**TASK TO COMPLETE:** Below are some records; reproduce every one of them exactly.

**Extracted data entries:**
#####

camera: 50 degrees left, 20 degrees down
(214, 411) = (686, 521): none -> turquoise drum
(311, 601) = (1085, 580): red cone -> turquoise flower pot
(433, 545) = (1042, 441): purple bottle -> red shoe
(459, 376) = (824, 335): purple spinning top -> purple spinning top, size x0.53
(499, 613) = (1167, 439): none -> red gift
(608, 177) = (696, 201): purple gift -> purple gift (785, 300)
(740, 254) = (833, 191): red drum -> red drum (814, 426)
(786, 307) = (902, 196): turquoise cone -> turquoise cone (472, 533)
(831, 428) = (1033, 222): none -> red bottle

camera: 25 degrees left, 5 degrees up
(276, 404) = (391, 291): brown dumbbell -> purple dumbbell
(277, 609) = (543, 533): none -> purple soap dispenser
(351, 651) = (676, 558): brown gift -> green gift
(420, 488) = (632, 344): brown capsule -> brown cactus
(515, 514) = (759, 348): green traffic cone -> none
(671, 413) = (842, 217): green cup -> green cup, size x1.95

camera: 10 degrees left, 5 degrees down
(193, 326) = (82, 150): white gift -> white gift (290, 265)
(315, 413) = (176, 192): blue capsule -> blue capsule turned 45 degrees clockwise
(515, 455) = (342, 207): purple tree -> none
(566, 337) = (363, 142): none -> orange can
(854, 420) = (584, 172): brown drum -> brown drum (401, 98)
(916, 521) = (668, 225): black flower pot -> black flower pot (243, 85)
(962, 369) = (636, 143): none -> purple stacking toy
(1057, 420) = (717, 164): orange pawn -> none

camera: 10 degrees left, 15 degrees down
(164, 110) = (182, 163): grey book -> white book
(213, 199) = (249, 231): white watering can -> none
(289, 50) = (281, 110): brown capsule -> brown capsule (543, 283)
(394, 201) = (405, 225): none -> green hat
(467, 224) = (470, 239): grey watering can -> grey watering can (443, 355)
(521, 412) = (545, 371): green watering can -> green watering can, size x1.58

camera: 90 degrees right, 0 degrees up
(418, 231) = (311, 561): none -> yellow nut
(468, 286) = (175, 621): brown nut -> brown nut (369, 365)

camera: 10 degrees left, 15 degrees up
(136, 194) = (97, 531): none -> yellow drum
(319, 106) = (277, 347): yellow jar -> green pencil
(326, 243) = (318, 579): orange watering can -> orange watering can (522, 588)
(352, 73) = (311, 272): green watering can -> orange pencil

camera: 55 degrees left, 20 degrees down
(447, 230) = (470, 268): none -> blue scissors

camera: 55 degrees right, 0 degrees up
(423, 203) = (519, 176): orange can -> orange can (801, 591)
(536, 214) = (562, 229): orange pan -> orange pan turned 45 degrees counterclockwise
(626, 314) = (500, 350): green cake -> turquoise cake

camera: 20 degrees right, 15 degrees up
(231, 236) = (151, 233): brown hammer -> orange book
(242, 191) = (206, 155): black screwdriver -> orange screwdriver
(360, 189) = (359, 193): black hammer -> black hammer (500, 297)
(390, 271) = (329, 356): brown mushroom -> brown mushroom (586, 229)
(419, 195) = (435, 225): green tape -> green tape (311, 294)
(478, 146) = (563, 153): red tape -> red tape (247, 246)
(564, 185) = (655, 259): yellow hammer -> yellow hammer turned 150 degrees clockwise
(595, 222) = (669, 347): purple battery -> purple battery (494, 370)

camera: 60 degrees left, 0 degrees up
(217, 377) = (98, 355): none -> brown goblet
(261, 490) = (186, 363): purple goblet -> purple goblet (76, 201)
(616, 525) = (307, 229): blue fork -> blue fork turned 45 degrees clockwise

#####

**OUTPUT:**
camera: 50 degrees left, 20 degrees down
(214, 411) = (686, 521): none -> turquoise drum
(311, 601) = (1085, 580): red cone -> turquoise flower pot
(433, 545) = (1042, 441): purple bottle -> red shoe
(459, 376) = (824, 335): purple spinning top -> purple spinning top, size x0.53
(499, 613) = (1167, 439): none -> red gift
(608, 177) = (696, 201): purple gift -> purple gift (785, 300)
(740, 254) = (833, 191): red drum -> red drum (814, 426)
(786, 307) = (902, 196): turquoise cone -> turquoise cone (472, 533)
(831, 428) = (1033, 222): none -> red bottle

camera: 25 degrees left, 5 degrees up
(276, 404) = (391, 291): brown dumbbell -> purple dumbbell
(277, 609) = (543, 533): none -> purple soap dispenser
(351, 651) = (676, 558): brown gift -> green gift
(420, 488) = (632, 344): brown capsule -> brown cactus
(515, 514) = (759, 348): green traffic cone -> none
(671, 413) = (842, 217): green cup -> green cup, size x1.95

camera: 10 degrees left, 5 degrees down
(193, 326) = (82, 150): white gift -> white gift (290, 265)
(315, 413) = (176, 192): blue capsule -> blue capsule turned 45 degrees clockwise
(515, 455) = (342, 207): purple tree -> none
(566, 337) = (363, 142): none -> orange can
(854, 420) = (584, 172): brown drum -> brown drum (401, 98)
(916, 521) = (668, 225): black flower pot -> black flower pot (243, 85)
(962, 369) = (636, 143): none -> purple stacking toy
(1057, 420) = (717, 164): orange pawn -> none

camera: 10 degrees left, 15 degrees down
(164, 110) = (182, 163): grey book -> white book
(213, 199) = (249, 231): white watering can -> none
(289, 50) = (281, 110): brown capsule -> brown capsule (543, 283)
(394, 201) = (405, 225): none -> green hat
(467, 224) = (470, 239): grey watering can -> grey watering can (443, 355)
(521, 412) = (545, 371): green watering can -> green watering can, size x1.58

camera: 90 degrees right, 0 degrees up
(418, 231) = (311, 561): none -> yellow nut
(468, 286) = (175, 621): brown nut -> brown nut (369, 365)

camera: 10 degrees left, 15 degrees up
(136, 194) = (97, 531): none -> yellow drum
(319, 106) = (277, 347): yellow jar -> green pencil
(326, 243) = (318, 579): orange watering can -> orange watering can (522, 588)
(352, 73) = (311, 272): green watering can -> orange pencil

camera: 55 degrees left, 20 degrees down
(447, 230) = (470, 268): none -> blue scissors

camera: 55 degrees right, 0 degrees up
(423, 203) = (519, 176): orange can -> orange can (801, 591)
(536, 214) = (562, 229): orange pan -> orange pan turned 45 degrees counterclockwise
(626, 314) = (500, 350): green cake -> turquoise cake

camera: 20 degrees right, 15 degrees up
(231, 236) = (151, 233): brown hammer -> orange book
(242, 191) = (206, 155): black screwdriver -> orange screwdriver
(360, 189) = (359, 193): black hammer -> black hammer (500, 297)
(390, 271) = (329, 356): brown mushroom -> brown mushroom (586, 229)
(419, 195) = (435, 225): green tape -> green tape (311, 294)
(478, 146) = (563, 153): red tape -> red tape (247, 246)
(564, 185) = (655, 259): yellow hammer -> yellow hammer turned 150 degrees clockwise
(595, 222) = (669, 347): purple battery -> purple battery (494, 370)

camera: 60 degrees left, 0 degrees up
(217, 377) = (98, 355): none -> brown goblet
(261, 490) = (186, 363): purple goblet -> purple goblet (76, 201)
(616, 525) = (307, 229): blue fork -> blue fork turned 45 degrees clockwise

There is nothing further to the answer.